Data shown:
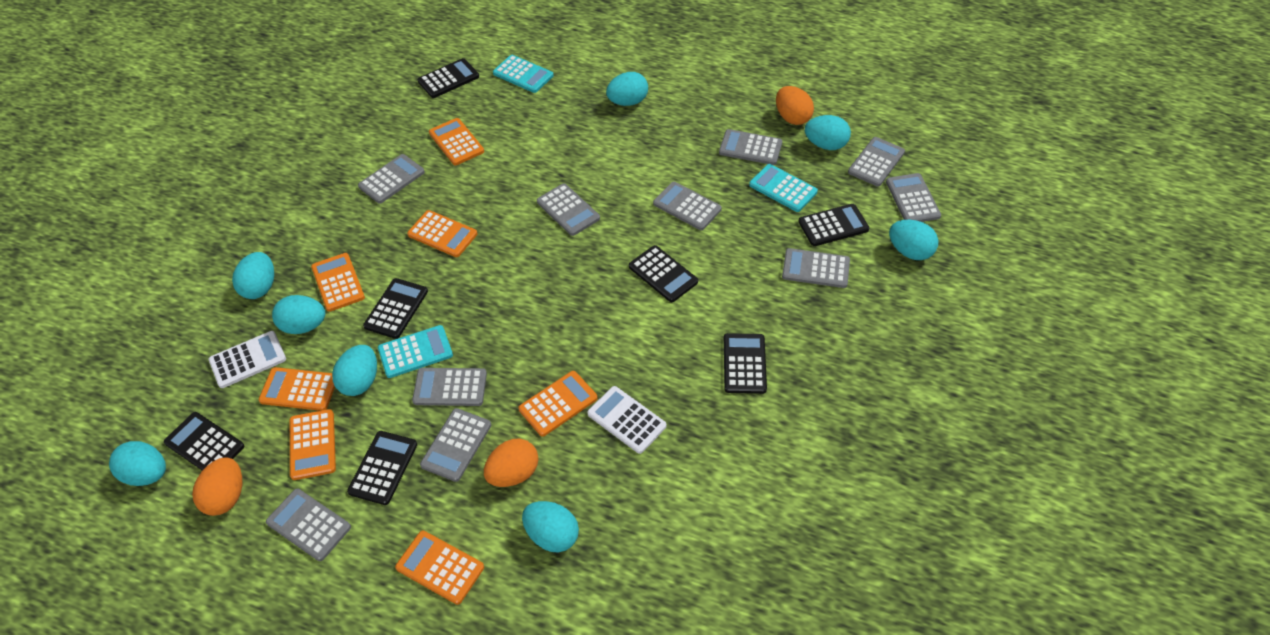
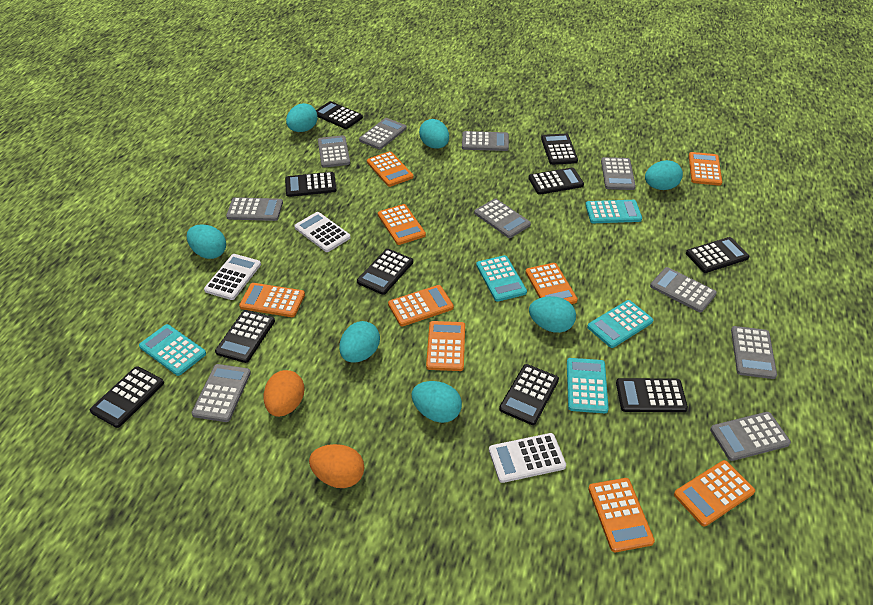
black calculator: 7 -> 10
orange calculator: 7 -> 9
orange egg: 3 -> 2
turquoise calculator: 3 -> 5
turquoise egg: 8 -> 7
white calculator: 2 -> 3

About this exercise: Set down every entry above verbatim, without pictures.

Solution to this exercise:
black calculator: 7 -> 10
orange calculator: 7 -> 9
orange egg: 3 -> 2
turquoise calculator: 3 -> 5
turquoise egg: 8 -> 7
white calculator: 2 -> 3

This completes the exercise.